Data extracted from a collection =>
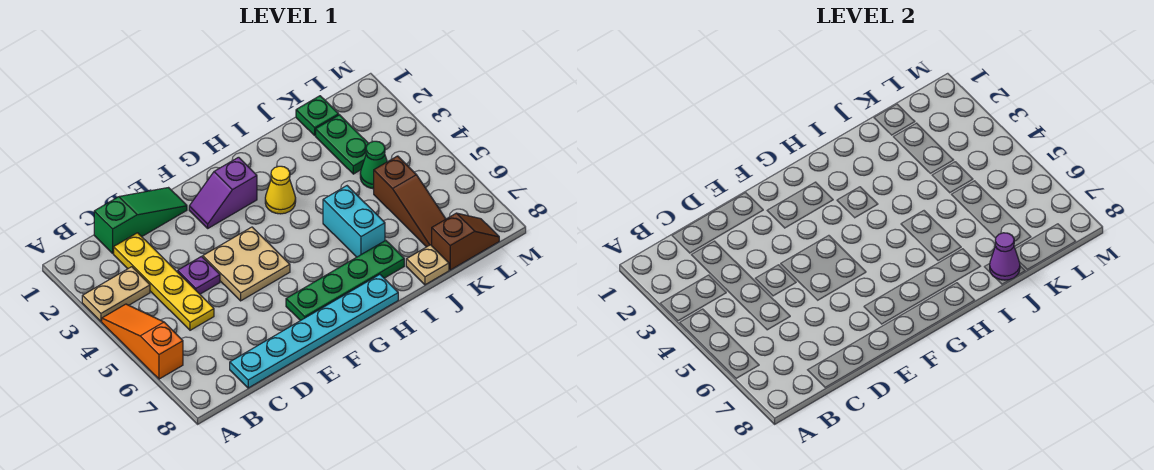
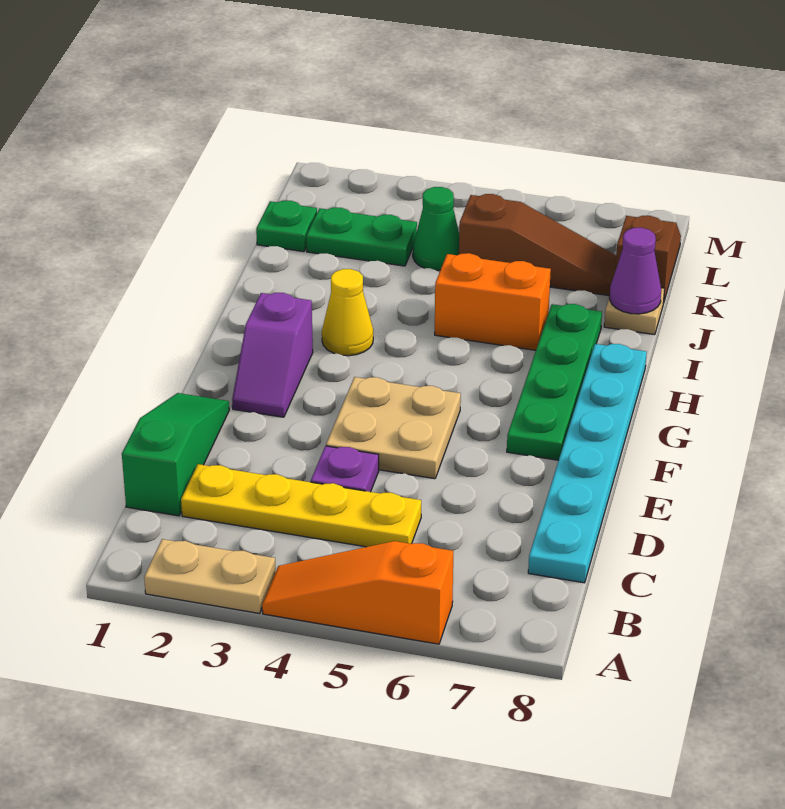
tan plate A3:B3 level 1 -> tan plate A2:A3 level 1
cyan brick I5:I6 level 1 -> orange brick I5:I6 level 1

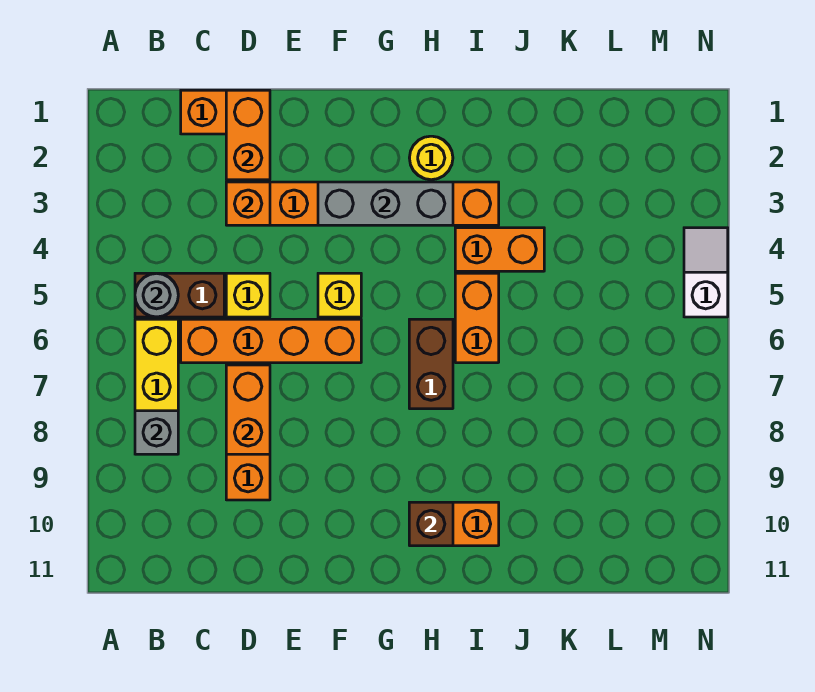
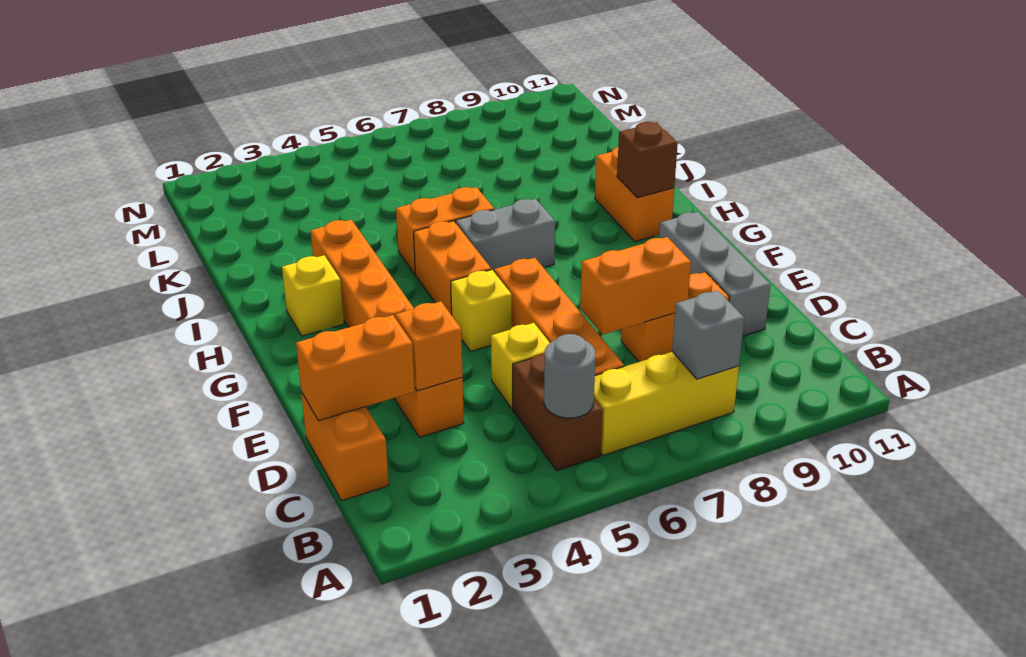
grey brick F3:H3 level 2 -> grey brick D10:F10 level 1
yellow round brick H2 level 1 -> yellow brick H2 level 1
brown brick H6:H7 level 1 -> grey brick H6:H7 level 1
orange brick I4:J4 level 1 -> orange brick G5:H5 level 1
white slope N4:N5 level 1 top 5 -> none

Your instructions => Reproduce each entry precisely. Leave the pictures out.

Solution to the exercise =>
tan plate A3:B3 level 1 -> tan plate A2:A3 level 1
cyan brick I5:I6 level 1 -> orange brick I5:I6 level 1

grey brick F3:H3 level 2 -> grey brick D10:F10 level 1
yellow round brick H2 level 1 -> yellow brick H2 level 1
brown brick H6:H7 level 1 -> grey brick H6:H7 level 1
orange brick I4:J4 level 1 -> orange brick G5:H5 level 1
white slope N4:N5 level 1 top 5 -> none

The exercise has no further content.